■ Activity
Starting at the line below that contains "blue eraser: 6 -> 5", print each line through the end of the records exactly as it appears.
──────
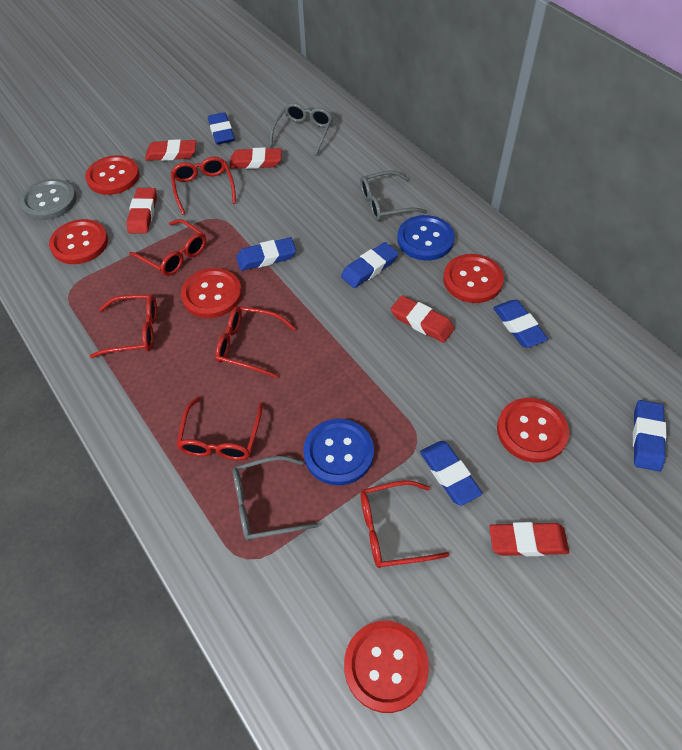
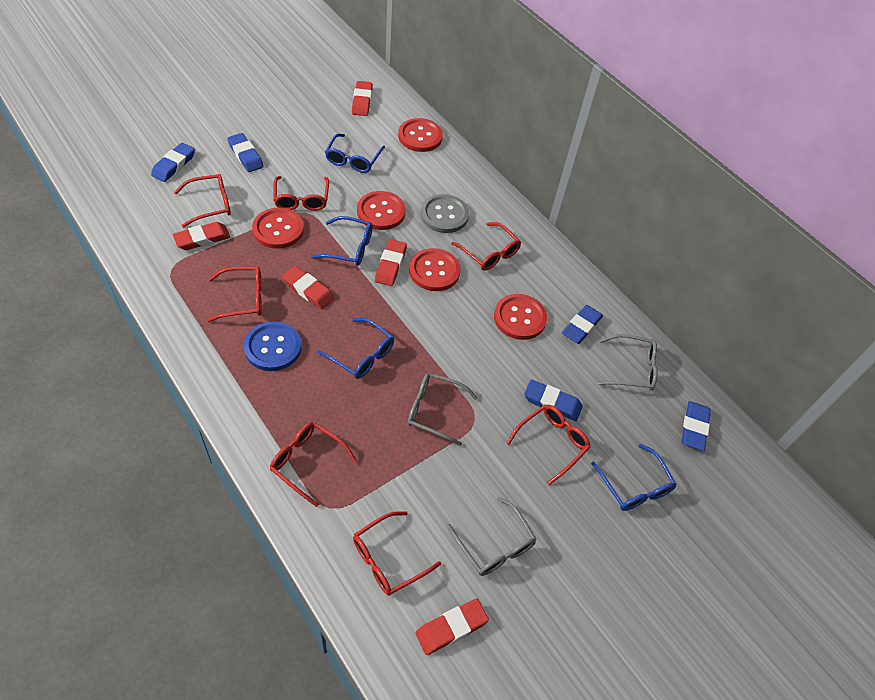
blue button: 2 -> 1
blue eraser: 6 -> 5
blue glasses: 0 -> 4
red button: 6 -> 5
red glasses: 6 -> 7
──────
■ Completed exercise
blue eraser: 6 -> 5
blue glasses: 0 -> 4
red button: 6 -> 5
red glasses: 6 -> 7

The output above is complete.